== Data for this task ==

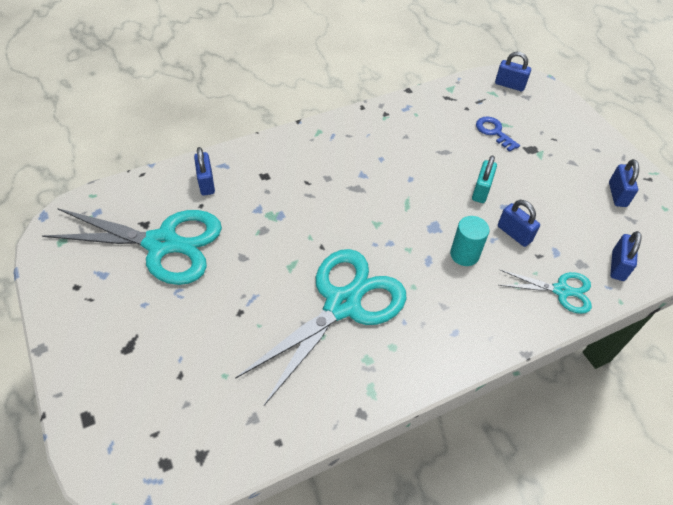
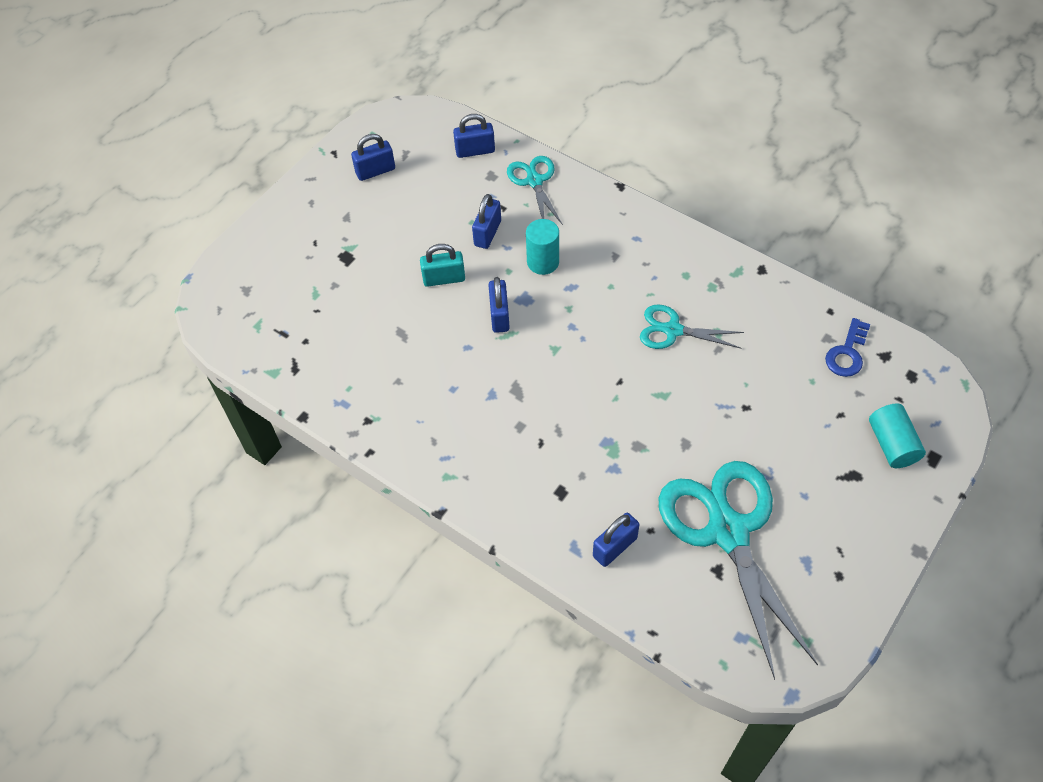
camera: 115 degrees left, 5 degrees up
(125, 395) = (892, 444): none -> turquoise cylinder
(343, 304) = (672, 330): turquoise scissors -> turquoise scissors, size x0.51
(494, 132) = (336, 299): blue key -> blue key (847, 353)
(509, 85) = (231, 313): blue padlock -> blue padlock (499, 315)

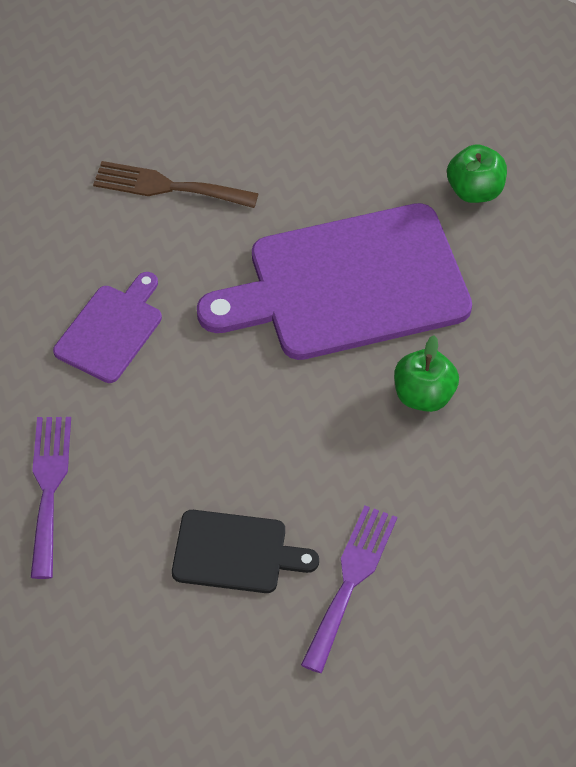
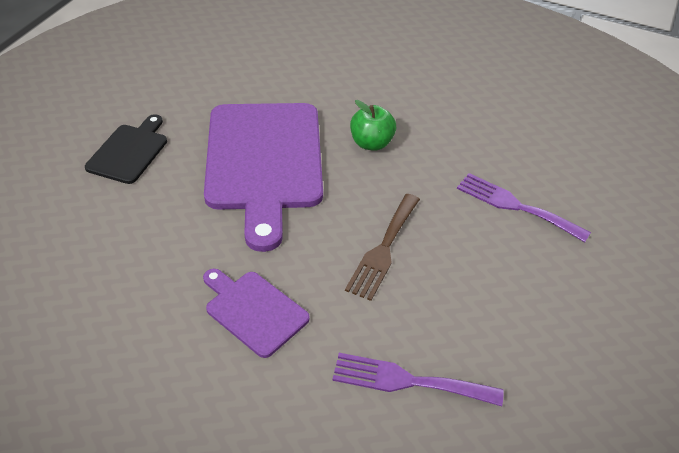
camera: 80 degrees left, 10 degrees down
(167, 187) = (116, 248): brown fork -> brown fork (383, 249)
(235, 553) = (487, 264): black cutting board -> black cutting board (129, 151)
(475, 190) = (209, 88): green apple -> none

===

Could you restate each record word for word, keeping the pictures out?

camera: 115 degrees left, 5 degrees up
(125, 395) = (892, 444): none -> turquoise cylinder
(343, 304) = (672, 330): turquoise scissors -> turquoise scissors, size x0.51
(494, 132) = (336, 299): blue key -> blue key (847, 353)
(509, 85) = (231, 313): blue padlock -> blue padlock (499, 315)

camera: 80 degrees left, 10 degrees down
(167, 187) = (116, 248): brown fork -> brown fork (383, 249)
(235, 553) = (487, 264): black cutting board -> black cutting board (129, 151)
(475, 190) = (209, 88): green apple -> none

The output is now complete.